Saved entries

——————————

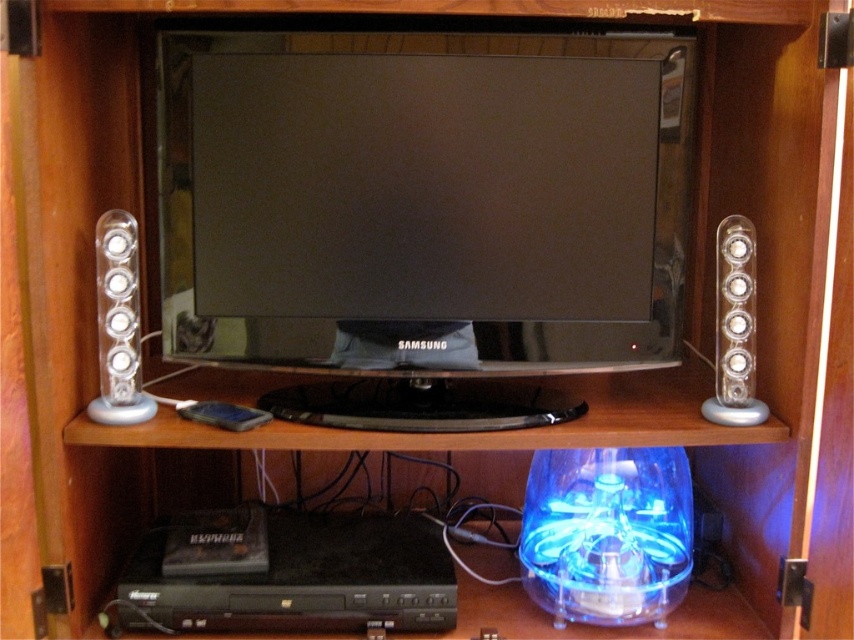
You are trying to place a 30 cm wide decorative item between the satin black flat screen at center and the clear plastic speaker at left on the shelf. Based on the space available, will it fit?

The distance between the satin black flat screen at center and the clear plastic speaker at left is 32.97 centimeters. Since the decorative item is 30 cm wide, it will fit within the available space.

You are standing in front of the entertainment unit and want to place a new device on the shelf. You have two points marked as potential spots for placement. The first point is at coordinates point (420, 268) and the second is at point (717, 381). Which of these points is closer to you?

Point (420, 268) is closer to the camera than point (717, 381), so the first point is closer to you.

What is the object located at the coordinates point [118,323]?

The object at point [118,323] is a clear plastic speaker at left.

——————————

**Assignment:** Rewrite the rows from the line containing "The distance between" through the end of the rows, swapping "clear plastic speaker" for "transparent speaker" and keeping everything else unchanged.

**Answer box:**
The distance between the satin black flat screen at center and the transparent speaker at left is 32.97 centimeters. Since the decorative item is 30 cm wide, it will fit within the available space.

You are standing in front of the entertainment unit and want to place a new device on the shelf. You have two points marked as potential spots for placement. The first point is at coordinates point (420, 268) and the second is at point (717, 381). Which of these points is closer to you?

Point (420, 268) is closer to the camera than point (717, 381), so the first point is closer to you.

What is the object located at the coordinates point [118,323]?

The object at point [118,323] is a transparent speaker at left.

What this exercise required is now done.